**Required work**
How many lines in the material contain the string "kern"? Case counts; give only the number.

**Input for this task**
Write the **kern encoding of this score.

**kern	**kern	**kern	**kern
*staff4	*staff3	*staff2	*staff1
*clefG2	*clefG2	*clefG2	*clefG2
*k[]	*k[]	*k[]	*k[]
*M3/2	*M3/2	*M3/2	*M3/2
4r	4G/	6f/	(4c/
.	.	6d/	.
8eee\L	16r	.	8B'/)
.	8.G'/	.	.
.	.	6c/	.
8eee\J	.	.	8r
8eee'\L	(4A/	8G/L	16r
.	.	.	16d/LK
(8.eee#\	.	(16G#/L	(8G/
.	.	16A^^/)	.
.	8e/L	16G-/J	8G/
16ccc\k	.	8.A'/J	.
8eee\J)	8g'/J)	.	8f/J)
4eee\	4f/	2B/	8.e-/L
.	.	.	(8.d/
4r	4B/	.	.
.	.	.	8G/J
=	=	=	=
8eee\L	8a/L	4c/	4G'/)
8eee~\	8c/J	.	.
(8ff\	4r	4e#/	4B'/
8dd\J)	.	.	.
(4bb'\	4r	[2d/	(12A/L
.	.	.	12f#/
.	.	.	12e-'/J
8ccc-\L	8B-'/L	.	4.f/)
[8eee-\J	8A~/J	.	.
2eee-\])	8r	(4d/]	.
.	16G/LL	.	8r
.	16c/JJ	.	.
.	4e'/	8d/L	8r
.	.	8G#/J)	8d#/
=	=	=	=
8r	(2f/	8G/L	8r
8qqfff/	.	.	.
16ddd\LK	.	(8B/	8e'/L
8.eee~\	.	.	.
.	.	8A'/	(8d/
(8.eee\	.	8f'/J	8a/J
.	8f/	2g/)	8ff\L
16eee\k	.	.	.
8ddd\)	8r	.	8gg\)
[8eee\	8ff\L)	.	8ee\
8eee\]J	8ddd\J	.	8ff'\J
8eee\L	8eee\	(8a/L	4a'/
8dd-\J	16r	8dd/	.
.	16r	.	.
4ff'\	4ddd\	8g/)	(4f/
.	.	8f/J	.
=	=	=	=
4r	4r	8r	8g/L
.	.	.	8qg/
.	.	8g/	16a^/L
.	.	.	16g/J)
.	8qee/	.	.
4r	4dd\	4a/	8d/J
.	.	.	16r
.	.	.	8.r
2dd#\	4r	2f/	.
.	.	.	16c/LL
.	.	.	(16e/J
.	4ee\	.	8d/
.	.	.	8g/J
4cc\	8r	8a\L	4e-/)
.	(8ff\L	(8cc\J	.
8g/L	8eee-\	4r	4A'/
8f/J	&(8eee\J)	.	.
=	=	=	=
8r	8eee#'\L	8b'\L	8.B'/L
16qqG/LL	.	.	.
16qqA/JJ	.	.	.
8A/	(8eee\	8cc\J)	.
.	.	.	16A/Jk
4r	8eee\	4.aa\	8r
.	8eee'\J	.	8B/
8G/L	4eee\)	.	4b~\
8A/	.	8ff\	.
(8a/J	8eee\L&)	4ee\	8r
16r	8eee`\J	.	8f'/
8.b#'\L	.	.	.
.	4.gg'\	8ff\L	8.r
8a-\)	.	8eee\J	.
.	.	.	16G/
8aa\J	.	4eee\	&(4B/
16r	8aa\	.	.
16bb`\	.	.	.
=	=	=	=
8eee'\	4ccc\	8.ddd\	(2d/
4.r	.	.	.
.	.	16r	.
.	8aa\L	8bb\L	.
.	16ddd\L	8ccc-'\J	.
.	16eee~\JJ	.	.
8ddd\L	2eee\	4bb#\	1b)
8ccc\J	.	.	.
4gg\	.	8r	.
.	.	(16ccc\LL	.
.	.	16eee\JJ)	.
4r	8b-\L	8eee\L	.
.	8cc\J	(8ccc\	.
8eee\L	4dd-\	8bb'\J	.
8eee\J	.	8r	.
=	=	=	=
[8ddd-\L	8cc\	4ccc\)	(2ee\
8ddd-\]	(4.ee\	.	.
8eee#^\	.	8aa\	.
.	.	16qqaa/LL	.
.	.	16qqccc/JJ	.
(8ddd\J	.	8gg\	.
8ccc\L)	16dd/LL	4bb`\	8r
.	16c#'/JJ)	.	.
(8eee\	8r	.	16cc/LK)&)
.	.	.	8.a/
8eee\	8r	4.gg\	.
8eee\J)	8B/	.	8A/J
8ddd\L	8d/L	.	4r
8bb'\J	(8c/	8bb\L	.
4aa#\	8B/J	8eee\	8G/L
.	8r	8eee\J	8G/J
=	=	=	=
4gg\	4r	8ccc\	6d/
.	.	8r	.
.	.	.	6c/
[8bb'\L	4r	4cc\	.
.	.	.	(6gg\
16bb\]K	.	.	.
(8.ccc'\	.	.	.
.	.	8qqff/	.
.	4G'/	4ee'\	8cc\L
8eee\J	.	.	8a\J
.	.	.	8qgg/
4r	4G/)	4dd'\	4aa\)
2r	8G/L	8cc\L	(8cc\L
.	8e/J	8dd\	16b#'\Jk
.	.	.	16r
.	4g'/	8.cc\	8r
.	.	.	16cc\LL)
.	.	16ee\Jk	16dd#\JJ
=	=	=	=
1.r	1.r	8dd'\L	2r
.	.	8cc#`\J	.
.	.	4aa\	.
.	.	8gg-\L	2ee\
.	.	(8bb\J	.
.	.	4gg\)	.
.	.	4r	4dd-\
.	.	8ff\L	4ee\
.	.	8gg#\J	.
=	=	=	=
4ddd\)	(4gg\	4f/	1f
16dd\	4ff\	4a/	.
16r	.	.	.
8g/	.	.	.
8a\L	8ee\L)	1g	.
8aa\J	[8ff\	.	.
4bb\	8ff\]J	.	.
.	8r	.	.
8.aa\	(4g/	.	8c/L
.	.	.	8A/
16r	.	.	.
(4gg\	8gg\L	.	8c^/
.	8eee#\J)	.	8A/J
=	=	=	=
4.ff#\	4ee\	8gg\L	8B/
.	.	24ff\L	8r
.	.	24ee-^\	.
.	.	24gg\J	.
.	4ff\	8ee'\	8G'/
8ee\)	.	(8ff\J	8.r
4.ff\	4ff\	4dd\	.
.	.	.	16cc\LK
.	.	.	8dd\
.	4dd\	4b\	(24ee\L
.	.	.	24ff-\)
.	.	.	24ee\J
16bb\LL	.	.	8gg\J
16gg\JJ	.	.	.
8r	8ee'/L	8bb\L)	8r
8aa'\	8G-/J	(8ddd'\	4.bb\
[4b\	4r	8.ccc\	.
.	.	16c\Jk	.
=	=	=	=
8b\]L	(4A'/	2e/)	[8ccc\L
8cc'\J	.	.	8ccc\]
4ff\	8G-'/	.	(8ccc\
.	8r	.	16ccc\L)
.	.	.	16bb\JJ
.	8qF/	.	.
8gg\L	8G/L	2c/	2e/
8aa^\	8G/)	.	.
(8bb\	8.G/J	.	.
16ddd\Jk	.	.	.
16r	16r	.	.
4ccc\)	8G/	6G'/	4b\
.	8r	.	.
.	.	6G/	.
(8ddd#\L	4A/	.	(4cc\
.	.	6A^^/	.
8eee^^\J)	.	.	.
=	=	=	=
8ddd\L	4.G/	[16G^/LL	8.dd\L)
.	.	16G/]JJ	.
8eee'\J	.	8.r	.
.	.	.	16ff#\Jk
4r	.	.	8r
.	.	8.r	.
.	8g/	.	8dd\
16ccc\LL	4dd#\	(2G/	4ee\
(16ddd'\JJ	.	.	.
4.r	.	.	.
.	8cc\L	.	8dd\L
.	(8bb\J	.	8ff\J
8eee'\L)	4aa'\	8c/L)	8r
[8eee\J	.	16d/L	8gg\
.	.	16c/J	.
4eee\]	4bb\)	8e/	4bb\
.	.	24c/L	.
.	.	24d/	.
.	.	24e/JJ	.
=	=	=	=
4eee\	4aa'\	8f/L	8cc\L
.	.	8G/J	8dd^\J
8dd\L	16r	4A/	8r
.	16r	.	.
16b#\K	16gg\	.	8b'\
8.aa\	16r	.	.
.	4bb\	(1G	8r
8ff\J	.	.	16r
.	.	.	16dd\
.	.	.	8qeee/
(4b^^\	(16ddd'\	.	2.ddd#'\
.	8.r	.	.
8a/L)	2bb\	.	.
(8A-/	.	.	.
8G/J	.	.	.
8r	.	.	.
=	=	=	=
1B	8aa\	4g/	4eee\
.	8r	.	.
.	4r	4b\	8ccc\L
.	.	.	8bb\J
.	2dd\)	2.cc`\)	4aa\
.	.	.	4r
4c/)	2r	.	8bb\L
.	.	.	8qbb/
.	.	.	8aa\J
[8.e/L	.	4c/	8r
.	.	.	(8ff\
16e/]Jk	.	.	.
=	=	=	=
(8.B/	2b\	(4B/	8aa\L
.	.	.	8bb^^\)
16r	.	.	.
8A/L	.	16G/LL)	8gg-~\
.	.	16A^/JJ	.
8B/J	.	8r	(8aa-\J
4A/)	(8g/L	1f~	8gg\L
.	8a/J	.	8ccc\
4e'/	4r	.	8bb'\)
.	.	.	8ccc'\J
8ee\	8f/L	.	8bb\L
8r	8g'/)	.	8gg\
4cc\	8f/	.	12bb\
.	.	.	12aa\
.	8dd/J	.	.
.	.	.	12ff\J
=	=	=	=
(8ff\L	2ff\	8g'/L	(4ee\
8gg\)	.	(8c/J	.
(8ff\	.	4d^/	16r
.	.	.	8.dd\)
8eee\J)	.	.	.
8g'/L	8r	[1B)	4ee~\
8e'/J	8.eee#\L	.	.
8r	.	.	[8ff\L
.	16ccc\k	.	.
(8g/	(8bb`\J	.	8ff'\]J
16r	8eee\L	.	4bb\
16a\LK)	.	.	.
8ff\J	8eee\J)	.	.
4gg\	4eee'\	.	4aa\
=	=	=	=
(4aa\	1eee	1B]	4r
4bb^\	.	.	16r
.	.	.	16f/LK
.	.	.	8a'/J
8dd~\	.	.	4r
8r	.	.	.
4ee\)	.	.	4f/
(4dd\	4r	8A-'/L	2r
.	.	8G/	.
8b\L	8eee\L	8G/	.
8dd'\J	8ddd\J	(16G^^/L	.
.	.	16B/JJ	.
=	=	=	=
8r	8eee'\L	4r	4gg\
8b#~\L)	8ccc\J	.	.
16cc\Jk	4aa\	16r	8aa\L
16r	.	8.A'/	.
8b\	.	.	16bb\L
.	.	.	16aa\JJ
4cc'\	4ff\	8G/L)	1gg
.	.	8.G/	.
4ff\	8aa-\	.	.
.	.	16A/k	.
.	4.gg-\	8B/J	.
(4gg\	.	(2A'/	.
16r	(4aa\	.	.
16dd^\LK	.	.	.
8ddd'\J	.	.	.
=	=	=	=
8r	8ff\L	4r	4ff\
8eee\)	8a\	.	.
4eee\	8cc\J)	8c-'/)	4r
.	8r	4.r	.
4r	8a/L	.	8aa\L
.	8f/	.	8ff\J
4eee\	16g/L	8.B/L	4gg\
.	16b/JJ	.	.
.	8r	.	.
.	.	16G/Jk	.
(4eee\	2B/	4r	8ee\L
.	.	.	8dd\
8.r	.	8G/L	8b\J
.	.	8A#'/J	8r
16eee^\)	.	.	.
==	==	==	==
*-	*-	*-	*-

**Correct output**
2